Object counting data:
»»
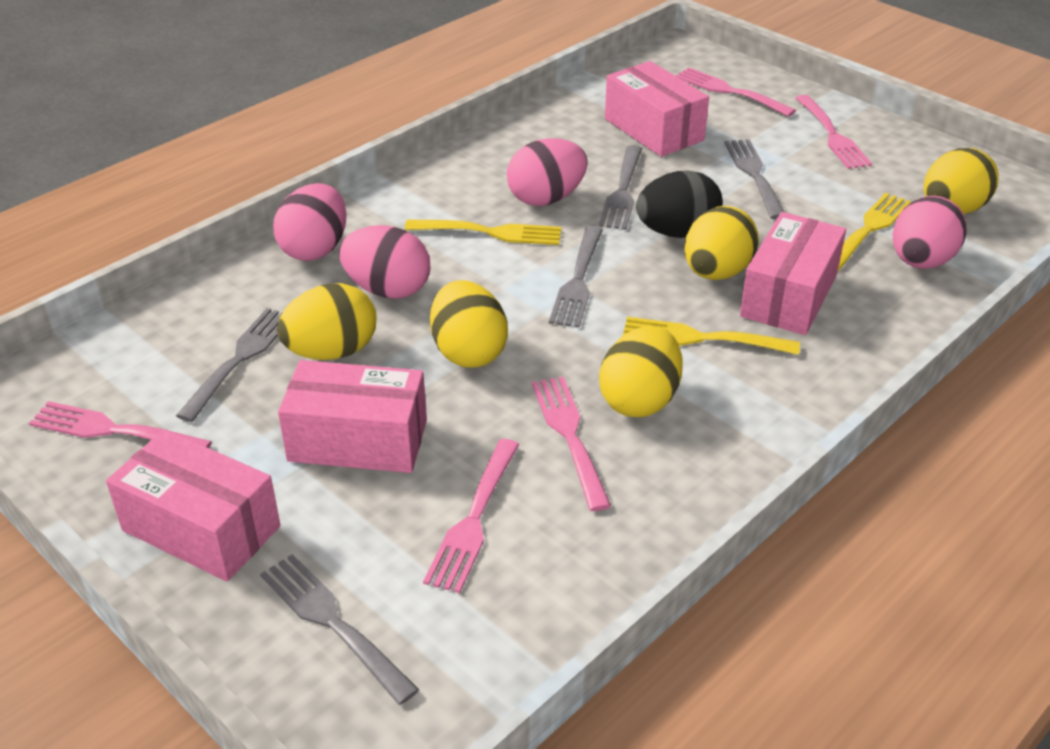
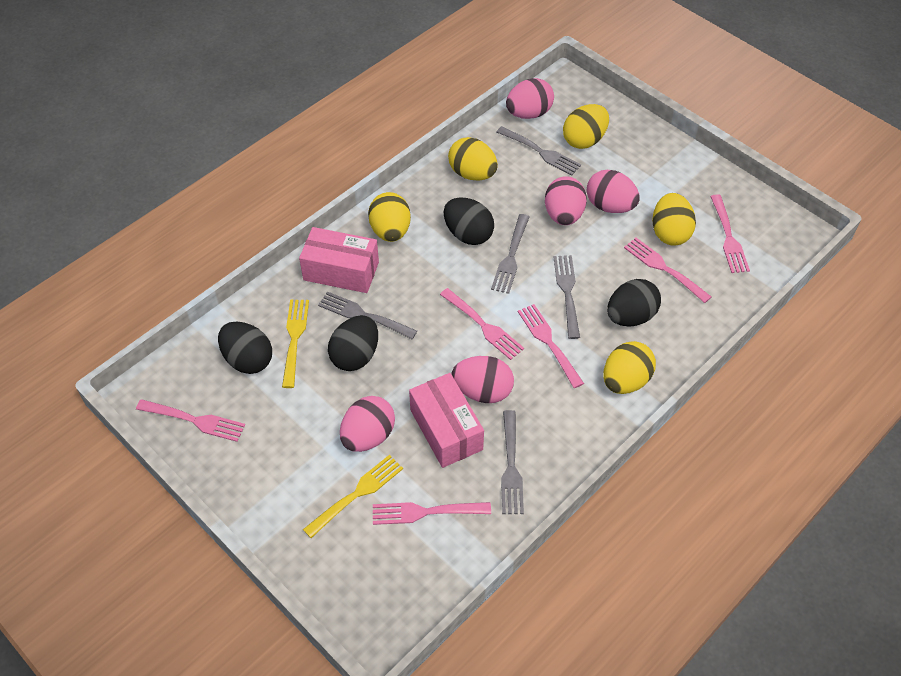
black egg: [636,170,723,238] = 1 -> [218,321,272,374] [328,315,378,371] [444,197,494,245] [607,279,661,327] = 4
pink box: [106,429,280,582] [278,360,427,473] [605,61,709,157] [740,212,846,335] = 4 -> [299,227,379,293] [409,373,484,468] = 2
pink egg: [273,183,347,261] [339,225,430,299] [507,138,587,206] [893,196,967,269] = 4 -> [340,396,395,452] [452,356,514,403] [506,78,554,119] [545,176,587,225] [587,170,640,213] = 5
pink fork: [29,401,212,448] [423,439,520,593] [532,377,611,511] [675,68,796,117] [796,95,872,169] = 5 -> [136,399,245,442] [373,502,491,525] [440,288,524,360] [518,304,584,388] [624,238,712,303] [710,194,750,273] = 6
yellow fork: [405,220,561,245] [623,317,800,355] [838,193,911,271] = 3 -> [282,300,309,388] [303,455,403,538] = 2

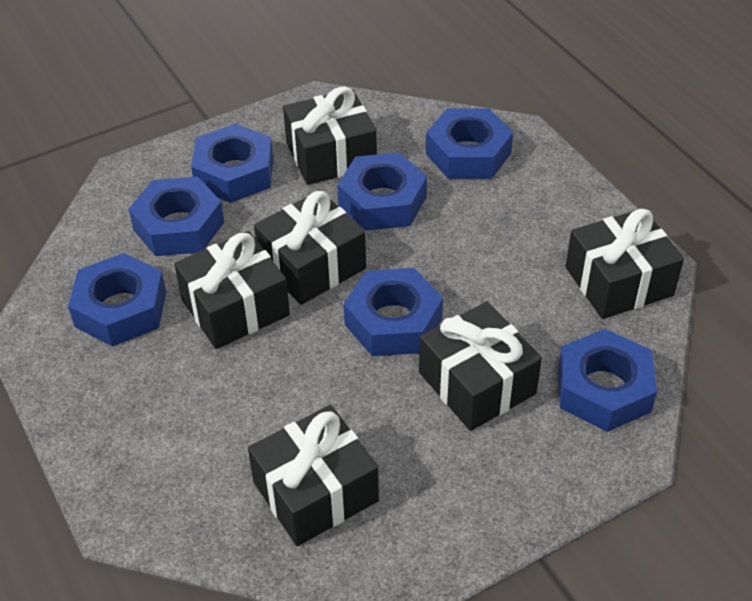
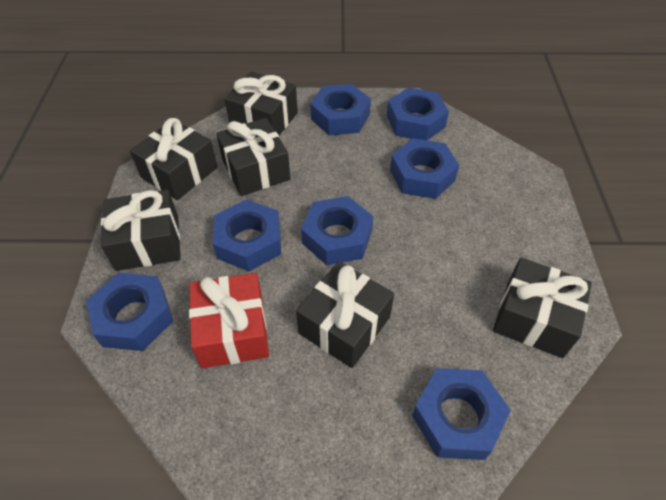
red gift: none = 0 -> [189,273,269,368] = 1

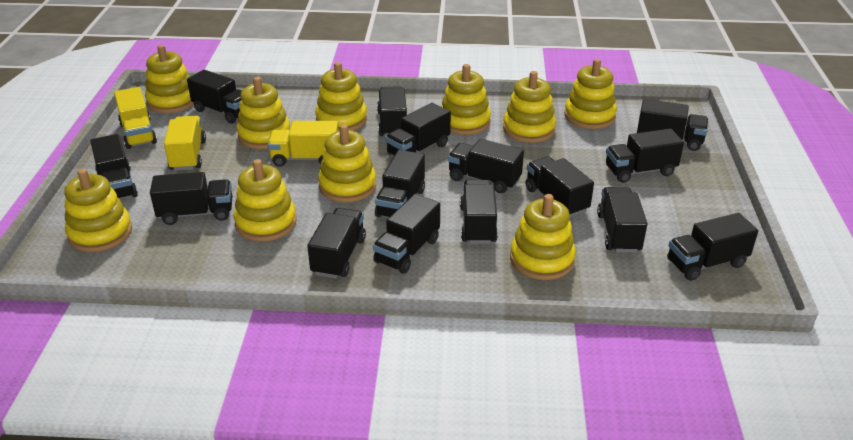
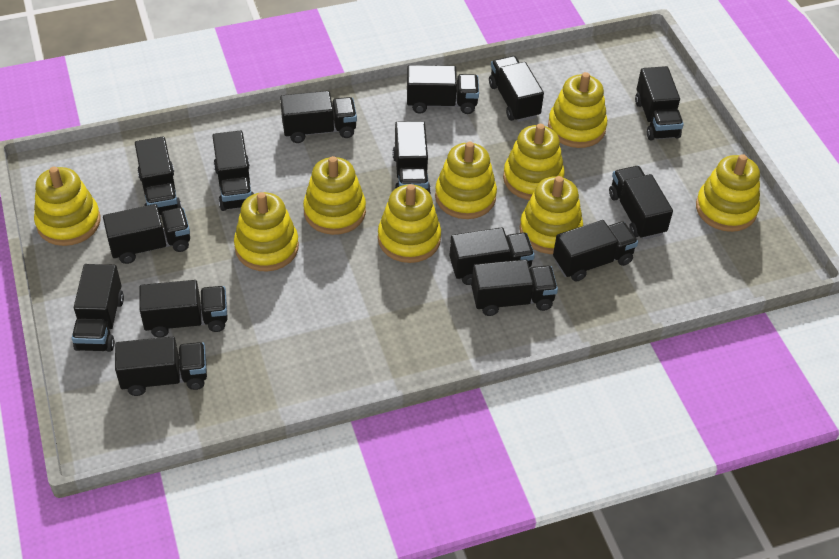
yellow stacking toy: [64,169,132,252] [145,45,194,113] [234,159,297,241] [237,77,290,149] [315,62,367,131] [318,124,376,202] [441,64,491,135] [503,71,556,143] [510,194,576,280] [564,59,617,129] = 10 -> [34,167,100,246] [234,192,299,272] [303,156,366,235] [378,184,441,263] [435,142,497,219] [503,124,565,200] [520,176,583,254] [548,72,607,148] [696,154,760,232] = 9
yellow truck: [114,87,157,149] [164,116,206,171] [268,121,339,167] = 3 -> none = 0

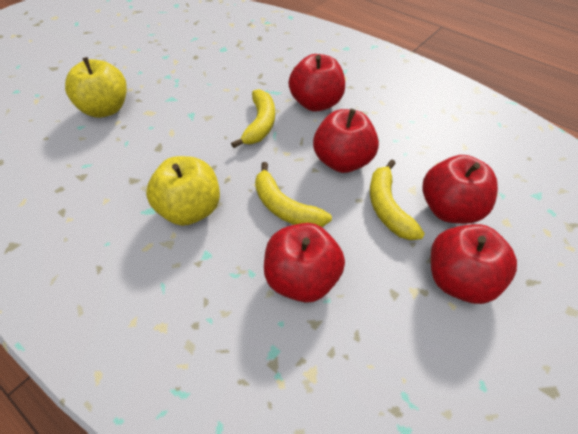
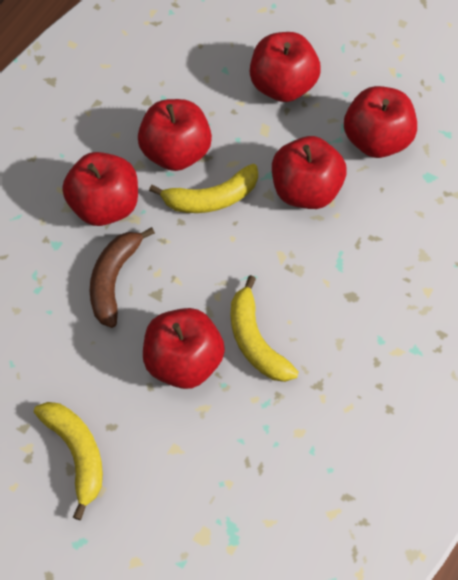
brown banana: none = 0 -> [90,227,155,328] = 1
red apple: [264,223,345,303] [289,54,345,112] [313,109,379,173] [423,155,498,224] [431,224,517,304] = 5 -> [62,152,138,226] [138,99,212,171] [143,308,225,389] [250,32,321,102] [272,136,346,209] [344,86,417,158] = 6
yellow apple: [65,57,127,118] [146,156,220,226] = 2 -> none = 0

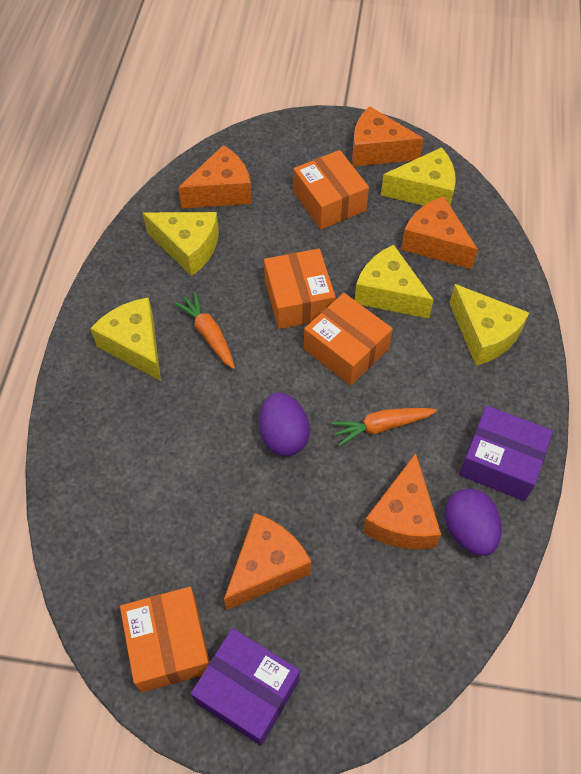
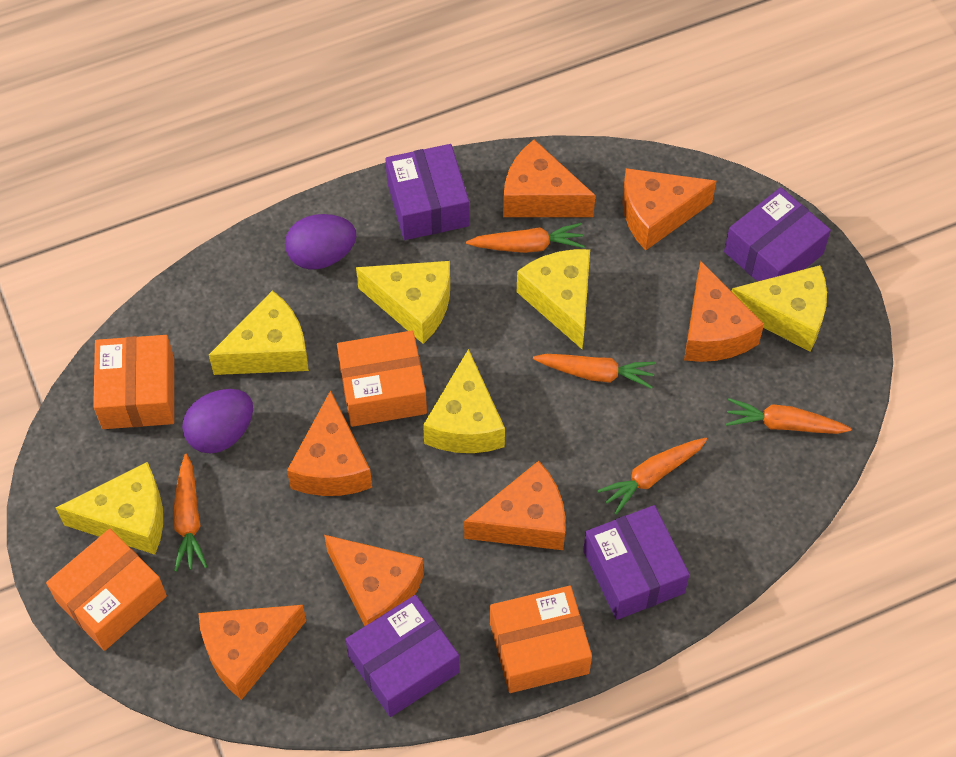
orange carrot: [174,292,235,369] [331,408,437,446] = 2 -> [173,454,207,572] [466,223,585,253] [533,354,656,389] [597,438,707,515] [726,398,851,434] = 5
orange cheese: [178,145,252,208] [224,513,312,610] [352,106,424,166] [363,453,441,550] [401,196,478,269] = 5 -> [198,605,306,700] [287,390,372,496] [324,535,424,626] [464,461,565,550] [503,139,595,217] [623,168,716,251] [684,261,764,362] = 7
purple box: [191,628,300,745] [459,406,553,501] = 2 -> [345,595,460,717] [385,144,469,240] [583,505,690,620] [724,187,831,282] = 4
yellow cheese: [90,297,161,381] [143,212,219,276] [355,245,434,319] [381,147,456,206] [449,284,529,366] = 5 -> [56,462,163,555] [209,290,309,375] [356,261,450,344] [423,349,505,453] [517,249,590,349] [732,265,827,352] = 6

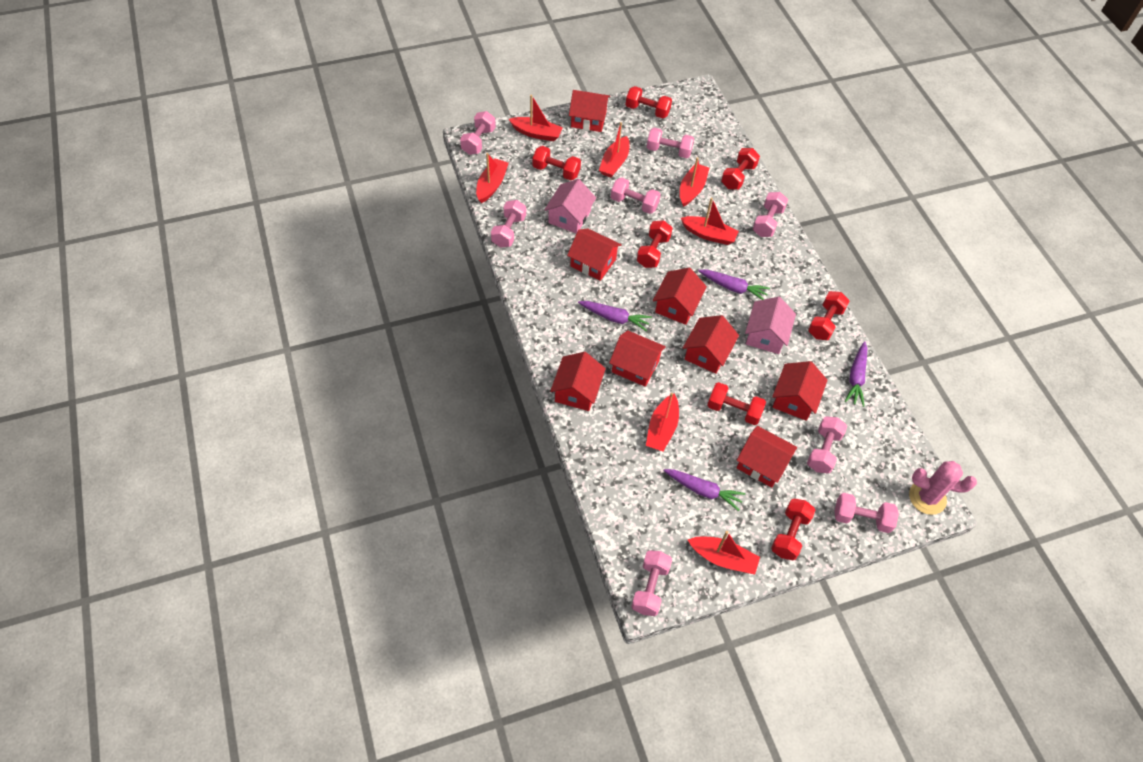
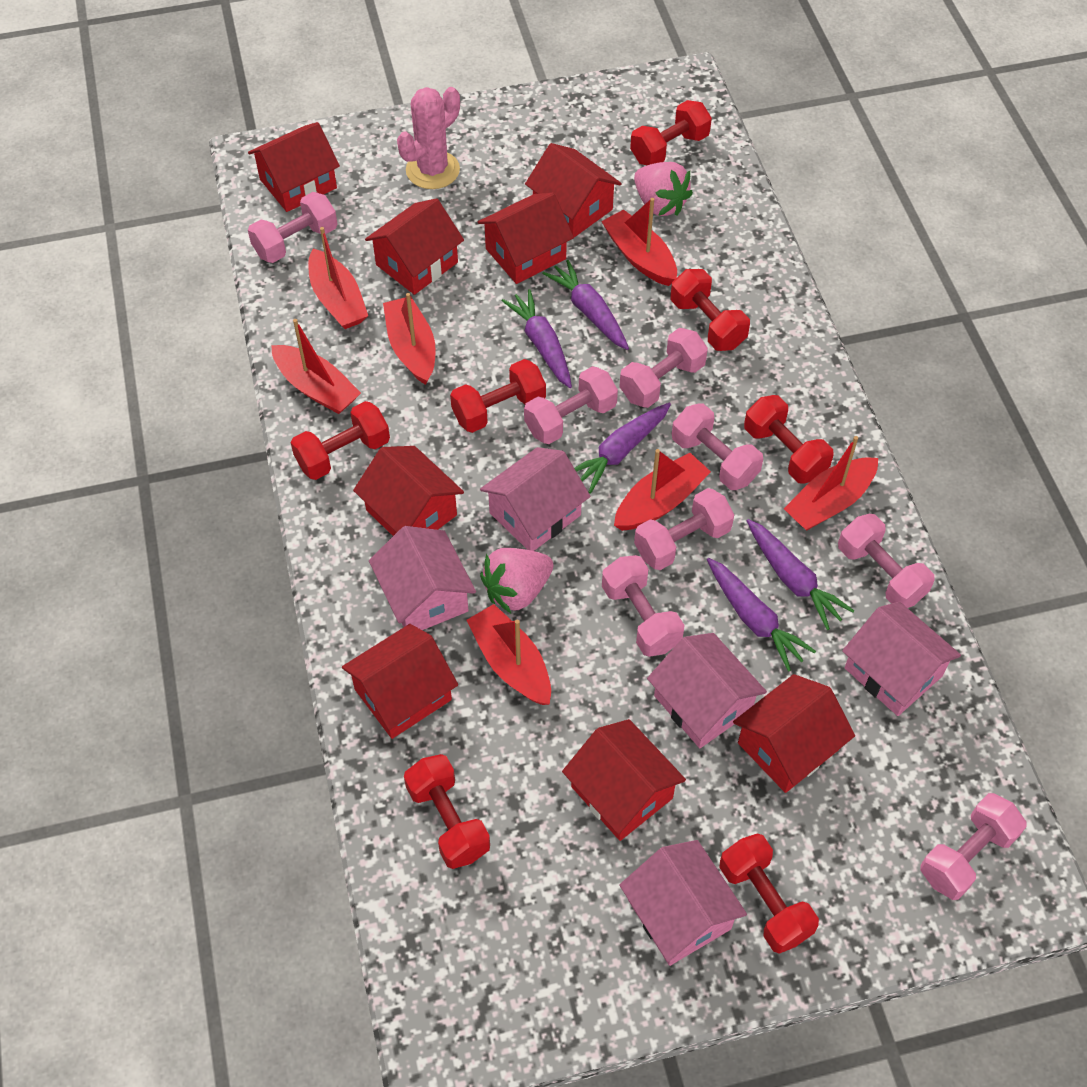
pink house: [544,179,596,234] [745,296,796,354] = 2 -> [369,526,476,630] [480,447,590,551] [619,840,747,966] [647,633,767,748] [842,602,961,716] = 5
pink strawberry: none = 0 -> [480,548,554,613] [634,162,693,216] = 2
purple carrot: [578,301,652,331] [664,469,745,511] [698,270,770,300] [845,341,867,407] = 4 -> [501,289,572,388] [543,260,629,350] [574,403,671,494] [707,558,816,672] [747,519,854,630] = 5

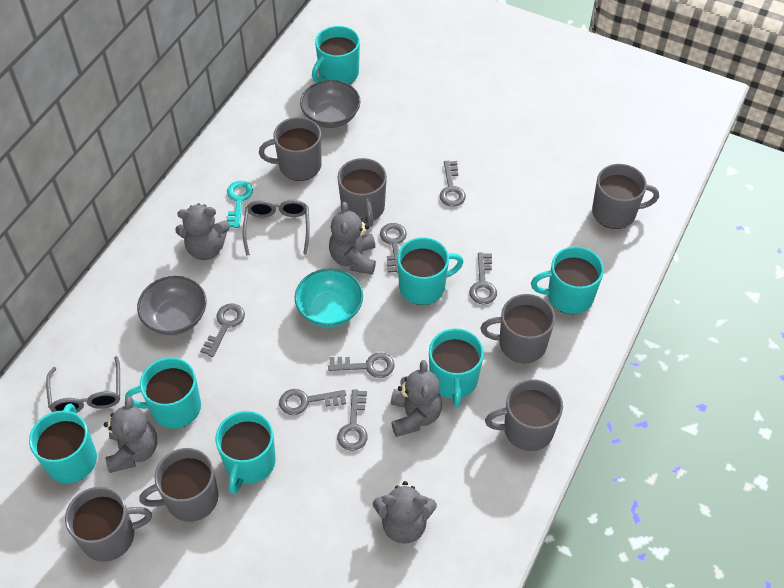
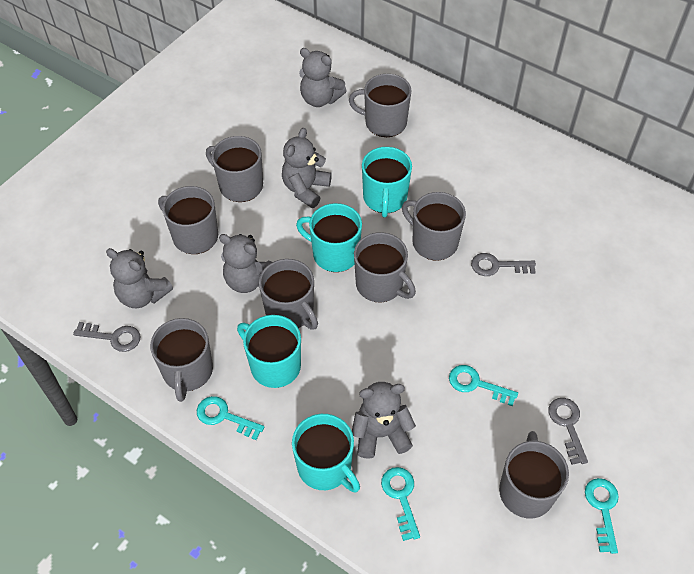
grey bowl: [137,276,206,335] [300,80,361,128] = 2 -> none = 0
grey glasses: [46,356,120,412] [243,200,310,256] = 2 -> none = 0
grey key: [200,303,245,357] [279,389,346,415] [328,353,395,378] [337,389,368,451] [380,223,407,273] [439,161,466,207] [469,252,497,305] = 7 -> [73,322,141,352] [471,253,536,276] [548,398,588,465] = 3
grey mug: [65,487,152,562] [139,448,218,522] [259,117,322,181] [338,158,387,227] [481,294,555,363] [485,379,563,451] [592,164,659,229] = 7 -> [150,318,213,402] [158,186,218,254] [206,136,263,202] [259,259,318,329] [349,74,412,137] [354,232,416,303] [402,192,466,260] [499,431,569,518] = 8
turquoise bowl: [295,268,363,328] = 1 -> none = 0
turquoise key: [227,181,253,228] = 1 -> [197,396,264,440] [381,467,420,541] [449,365,518,406] [585,478,619,554] = 4
turquoise mug: [29,403,97,483] [125,358,201,429] [216,411,276,494] [312,26,360,84] [397,237,464,305] [429,328,484,408] [531,246,604,314] = 7 -> [237,315,301,388] [292,414,360,493] [296,203,362,272] [362,147,412,217] = 4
««
→ **Task statement**
Using the records above, restate word for word the lines from the one with "grey glasses: [46,356,120,412]" through the one with "turquoise key: [227,181,253,228]", both included.

→ **Reply**
grey glasses: [46,356,120,412] [243,200,310,256] = 2 -> none = 0
grey key: [200,303,245,357] [279,389,346,415] [328,353,395,378] [337,389,368,451] [380,223,407,273] [439,161,466,207] [469,252,497,305] = 7 -> [73,322,141,352] [471,253,536,276] [548,398,588,465] = 3
grey mug: [65,487,152,562] [139,448,218,522] [259,117,322,181] [338,158,387,227] [481,294,555,363] [485,379,563,451] [592,164,659,229] = 7 -> [150,318,213,402] [158,186,218,254] [206,136,263,202] [259,259,318,329] [349,74,412,137] [354,232,416,303] [402,192,466,260] [499,431,569,518] = 8
turquoise bowl: [295,268,363,328] = 1 -> none = 0
turquoise key: [227,181,253,228] = 1 -> [197,396,264,440] [381,467,420,541] [449,365,518,406] [585,478,619,554] = 4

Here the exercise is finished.